··· DATA RECORDS ···

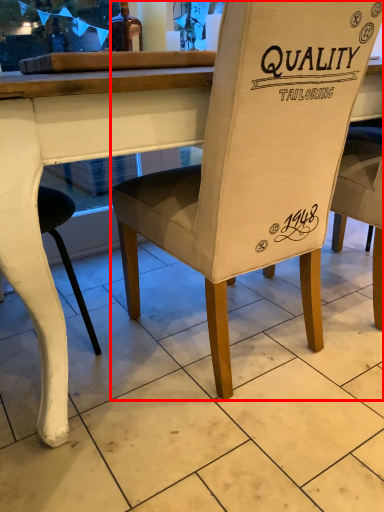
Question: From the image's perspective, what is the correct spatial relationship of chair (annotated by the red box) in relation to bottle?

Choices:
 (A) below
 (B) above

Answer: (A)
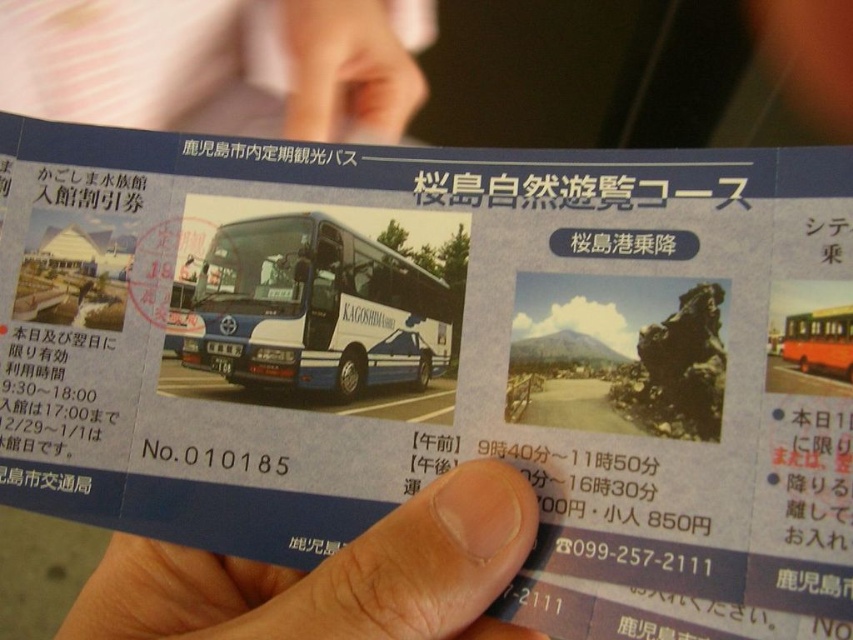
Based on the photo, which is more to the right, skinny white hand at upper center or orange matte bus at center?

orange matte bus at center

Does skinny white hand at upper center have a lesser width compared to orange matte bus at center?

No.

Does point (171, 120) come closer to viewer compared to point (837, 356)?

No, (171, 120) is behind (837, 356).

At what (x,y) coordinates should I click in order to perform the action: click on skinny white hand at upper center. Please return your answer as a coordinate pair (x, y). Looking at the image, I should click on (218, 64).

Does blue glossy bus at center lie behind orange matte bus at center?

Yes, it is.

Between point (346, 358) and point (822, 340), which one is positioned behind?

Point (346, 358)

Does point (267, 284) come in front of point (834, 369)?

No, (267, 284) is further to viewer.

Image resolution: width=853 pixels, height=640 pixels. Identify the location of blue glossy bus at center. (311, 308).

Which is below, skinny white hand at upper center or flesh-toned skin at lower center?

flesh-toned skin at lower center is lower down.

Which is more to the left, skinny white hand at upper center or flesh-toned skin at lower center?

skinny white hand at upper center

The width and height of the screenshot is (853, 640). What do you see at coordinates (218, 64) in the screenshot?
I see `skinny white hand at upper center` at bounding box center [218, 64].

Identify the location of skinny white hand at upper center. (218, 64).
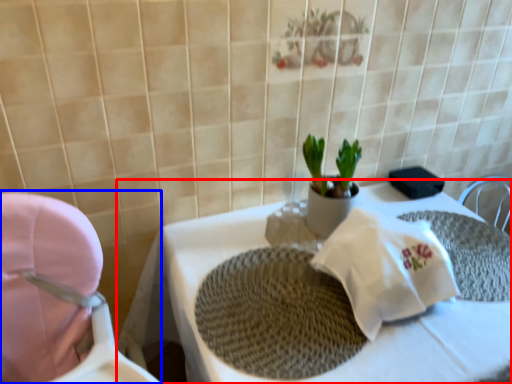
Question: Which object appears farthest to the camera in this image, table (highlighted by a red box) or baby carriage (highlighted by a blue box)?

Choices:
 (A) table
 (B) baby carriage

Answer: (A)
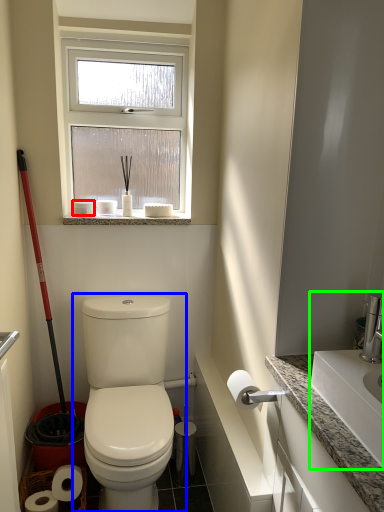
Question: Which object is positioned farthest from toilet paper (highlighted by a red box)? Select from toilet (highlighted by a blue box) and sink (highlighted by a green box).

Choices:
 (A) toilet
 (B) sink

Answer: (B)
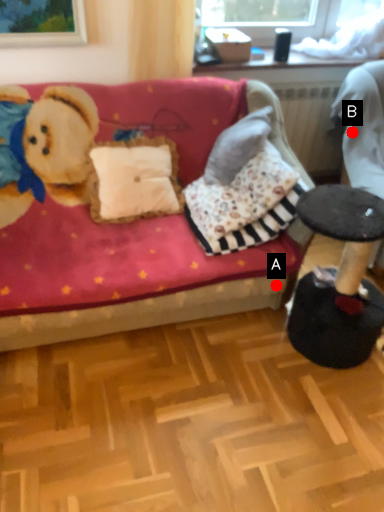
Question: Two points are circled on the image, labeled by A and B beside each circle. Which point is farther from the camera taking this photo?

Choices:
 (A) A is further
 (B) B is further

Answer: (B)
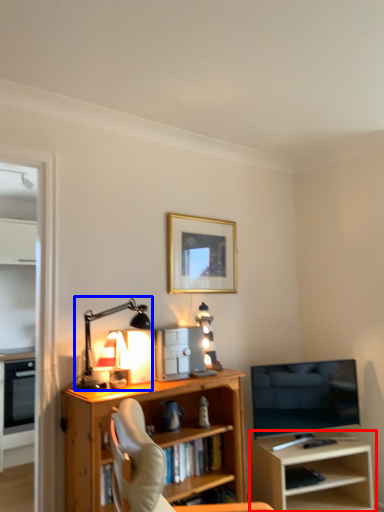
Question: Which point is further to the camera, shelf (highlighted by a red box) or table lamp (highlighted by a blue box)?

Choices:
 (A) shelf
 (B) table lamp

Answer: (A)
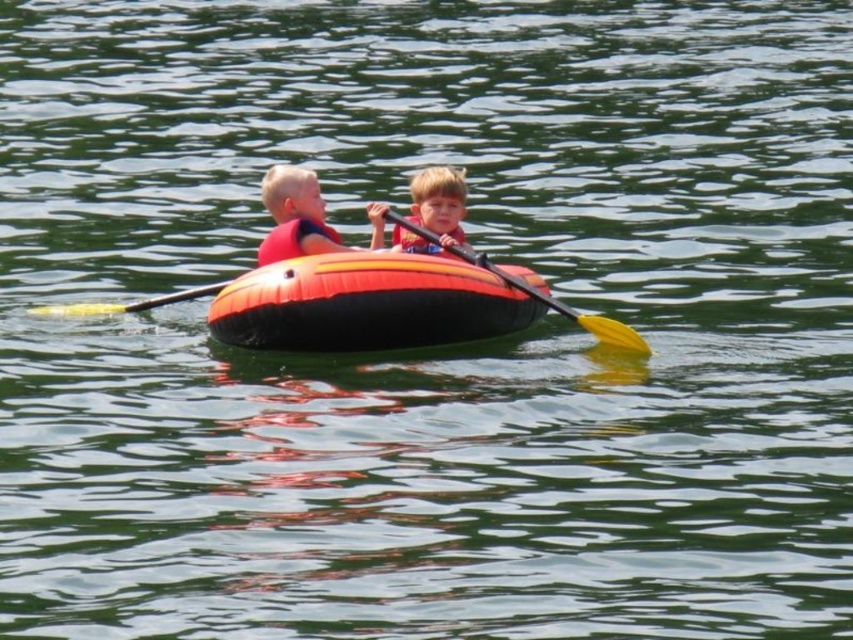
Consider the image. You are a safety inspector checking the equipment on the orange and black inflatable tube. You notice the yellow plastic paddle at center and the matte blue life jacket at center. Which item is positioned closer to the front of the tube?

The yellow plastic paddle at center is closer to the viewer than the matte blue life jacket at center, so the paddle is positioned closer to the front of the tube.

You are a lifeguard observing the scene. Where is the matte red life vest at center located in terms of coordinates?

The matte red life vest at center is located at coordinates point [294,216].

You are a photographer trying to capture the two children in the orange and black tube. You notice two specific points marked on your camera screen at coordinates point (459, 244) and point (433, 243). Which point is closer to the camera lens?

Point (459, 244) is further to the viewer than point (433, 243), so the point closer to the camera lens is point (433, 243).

···
··· DATA RECORDS ···

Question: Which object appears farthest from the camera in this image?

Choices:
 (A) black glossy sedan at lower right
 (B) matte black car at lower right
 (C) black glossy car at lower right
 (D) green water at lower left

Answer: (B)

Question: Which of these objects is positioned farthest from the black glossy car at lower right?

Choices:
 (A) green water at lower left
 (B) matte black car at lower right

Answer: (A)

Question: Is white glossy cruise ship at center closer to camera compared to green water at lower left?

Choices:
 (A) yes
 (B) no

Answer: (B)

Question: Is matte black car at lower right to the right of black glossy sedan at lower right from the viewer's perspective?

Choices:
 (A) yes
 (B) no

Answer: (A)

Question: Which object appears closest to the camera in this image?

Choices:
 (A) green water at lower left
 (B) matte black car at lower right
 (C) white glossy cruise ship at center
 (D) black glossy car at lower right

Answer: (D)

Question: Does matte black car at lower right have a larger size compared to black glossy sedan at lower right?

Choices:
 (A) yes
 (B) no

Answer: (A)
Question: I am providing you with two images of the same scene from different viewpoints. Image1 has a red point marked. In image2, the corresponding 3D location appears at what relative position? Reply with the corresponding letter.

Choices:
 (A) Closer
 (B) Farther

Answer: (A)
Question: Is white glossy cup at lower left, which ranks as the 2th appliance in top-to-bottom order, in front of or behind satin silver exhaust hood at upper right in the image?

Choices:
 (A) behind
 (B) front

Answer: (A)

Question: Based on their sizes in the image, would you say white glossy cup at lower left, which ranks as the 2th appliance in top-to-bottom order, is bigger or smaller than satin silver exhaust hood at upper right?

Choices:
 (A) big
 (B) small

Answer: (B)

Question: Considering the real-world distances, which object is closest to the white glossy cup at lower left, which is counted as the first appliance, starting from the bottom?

···

TASK DETAILS: Please reproduce the part of the listing that opens with the line containing "Does skinny white" and closes with the line containing "No, (171, 120) is behind (837, 356).", substituting "red matte bus" for "orange matte bus" and leaving everything else unchanged.

OUTPUT OF THE TASK:
Does skinny white hand at upper center have a lesser width compared to red matte bus at center?

No.

Does point (171, 120) come closer to viewer compared to point (837, 356)?

No, (171, 120) is behind (837, 356).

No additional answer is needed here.